*RECORD SET*
◆ ◆ ◆ ◆
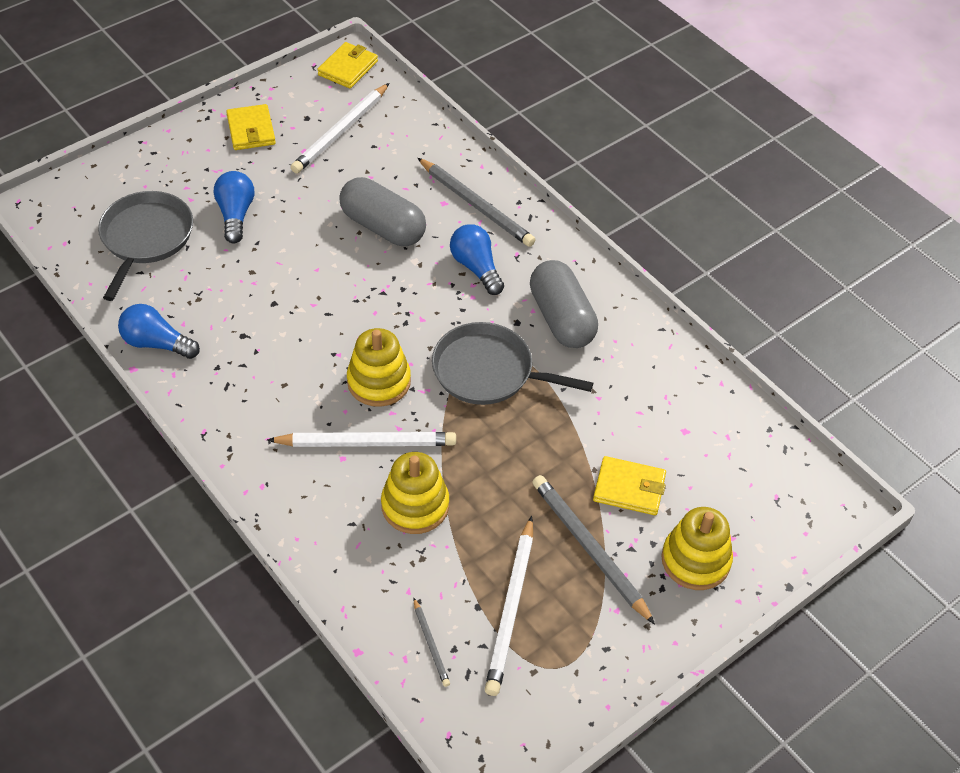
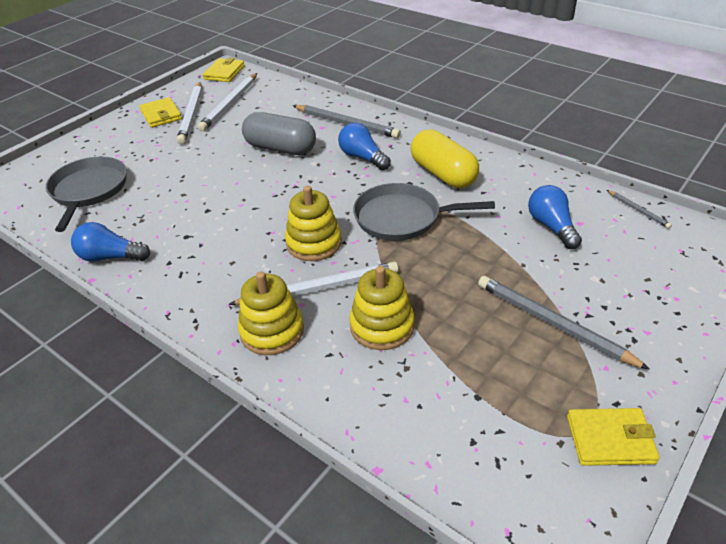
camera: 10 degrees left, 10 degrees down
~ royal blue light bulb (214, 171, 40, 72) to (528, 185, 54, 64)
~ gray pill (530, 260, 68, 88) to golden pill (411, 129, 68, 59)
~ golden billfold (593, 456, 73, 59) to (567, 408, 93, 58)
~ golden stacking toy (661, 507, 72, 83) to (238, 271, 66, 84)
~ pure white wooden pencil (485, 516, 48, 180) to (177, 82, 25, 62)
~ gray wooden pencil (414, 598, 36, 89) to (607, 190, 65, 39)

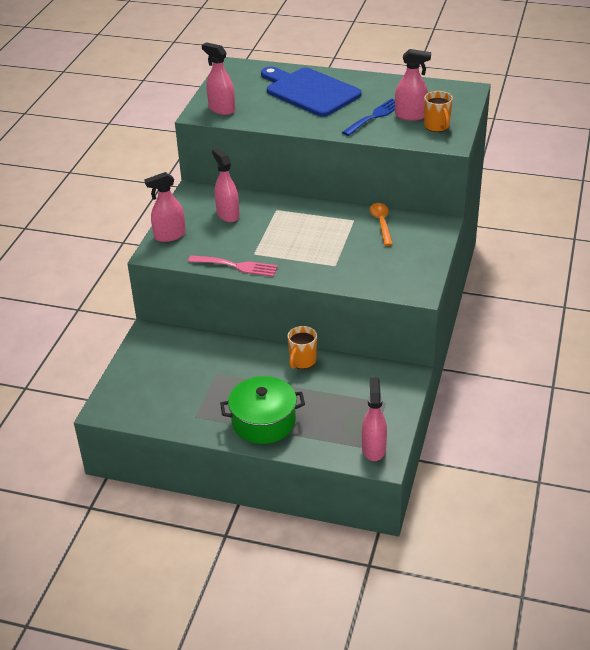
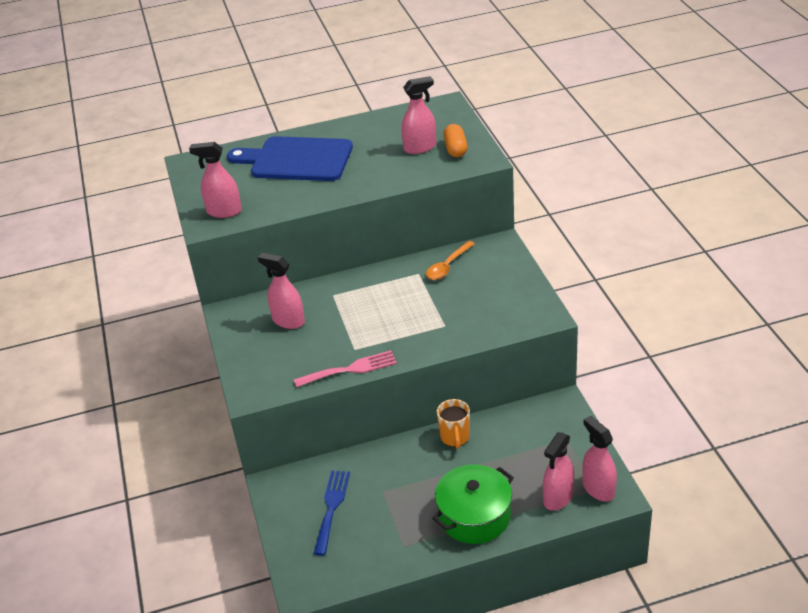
camera: 30 degrees left, 0 degrees up
~ bright orange mug (424, 91, 29, 41) to bright orange pill (443, 124, 25, 33)
~ royal blue table fork (342, 98, 53, 38) to (314, 471, 36, 85)
~ pink spray bottle (144, 172, 42, 70) to (543, 432, 31, 79)
~ bright orange spoon (370, 203, 23, 43) = (426, 241, 49, 39) 105 degrees counterclockwise

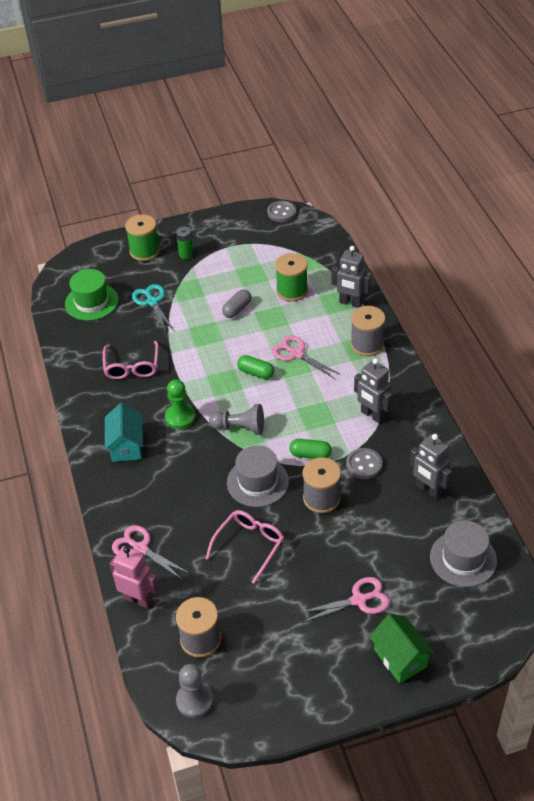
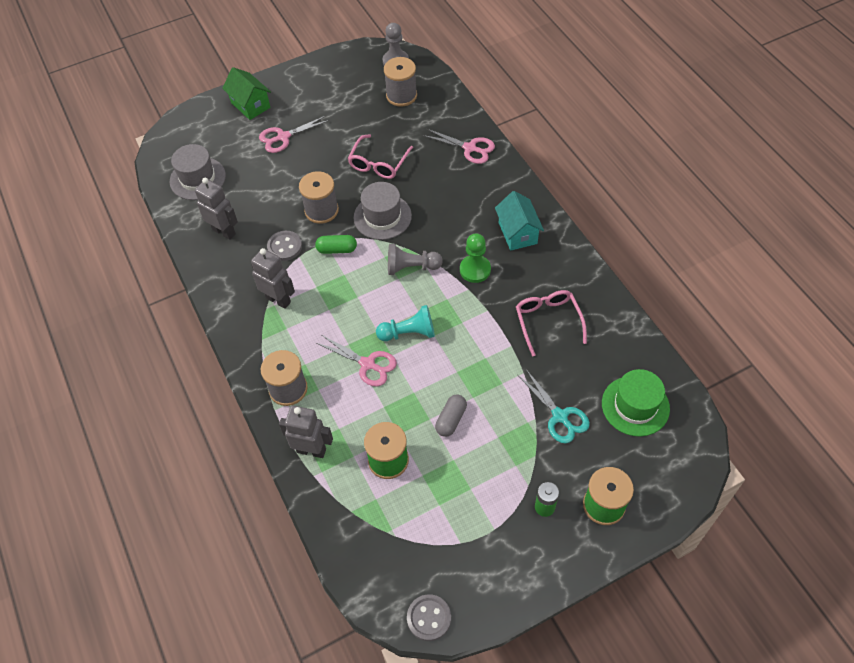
camera: 170 degrees right, 10 degrees up
~ leaf-green pill (237, 355, 37, 24) to teal chess pawn (376, 305, 59, 36)
- pink toy robot (110, 546, 49, 62)

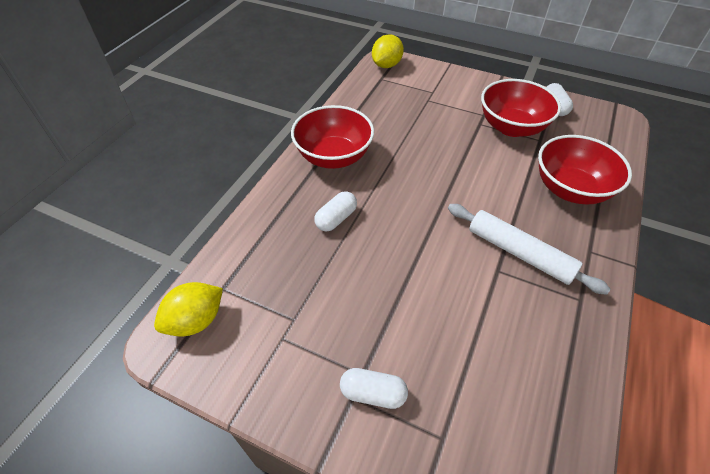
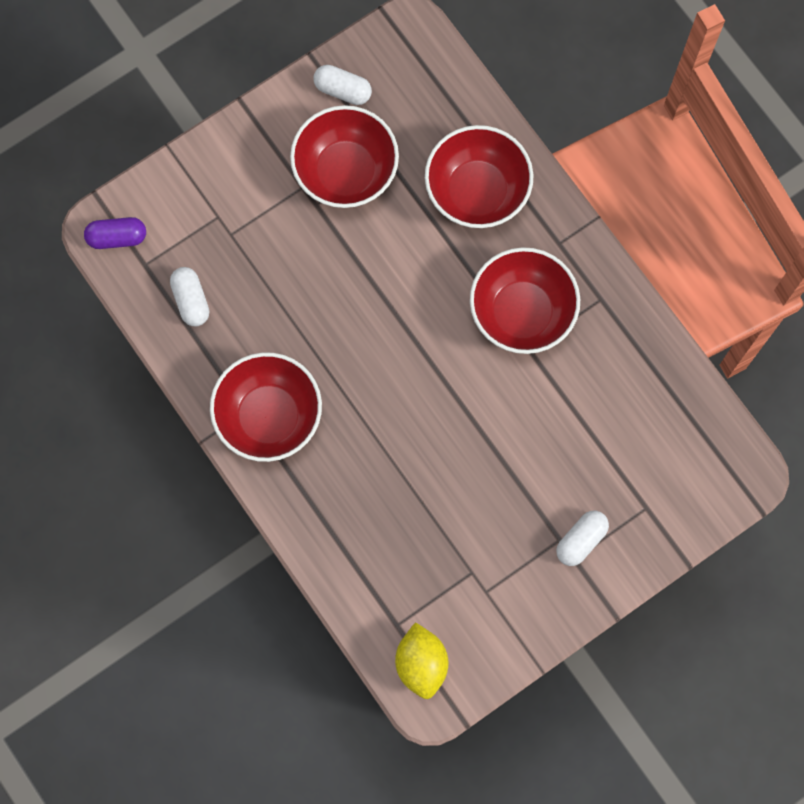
camera: 60 degrees left, 25 degrees up
~ golden toy lemon (372, 34, 32, 34) to violet pill (84, 217, 62, 32)
~ pure white pill (314, 191, 43, 41) to (170, 267, 39, 59)
~ pure white rolling pin (448, 204, 162, 91) to red serving bowl (470, 247, 110, 107)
◆ ◆ ◆ ◆
*TASK TO COMPLETE*
Only the lines from the start of the material through the line containing "432, 31, 79)" should be transcribed. Pictures stay out.

*SOLUTION*
camera: 10 degrees left, 10 degrees down
~ royal blue light bulb (214, 171, 40, 72) to (528, 185, 54, 64)
~ gray pill (530, 260, 68, 88) to golden pill (411, 129, 68, 59)
~ golden billfold (593, 456, 73, 59) to (567, 408, 93, 58)
~ golden stacking toy (661, 507, 72, 83) to (238, 271, 66, 84)
~ pure white wooden pencil (485, 516, 48, 180) to (177, 82, 25, 62)
~ gray wooden pencil (414, 598, 36, 89) to (607, 190, 65, 39)

camera: 30 degrees left, 0 degrees up
~ bright orange mug (424, 91, 29, 41) to bright orange pill (443, 124, 25, 33)
~ royal blue table fork (342, 98, 53, 38) to (314, 471, 36, 85)
~ pink spray bottle (144, 172, 42, 70) to (543, 432, 31, 79)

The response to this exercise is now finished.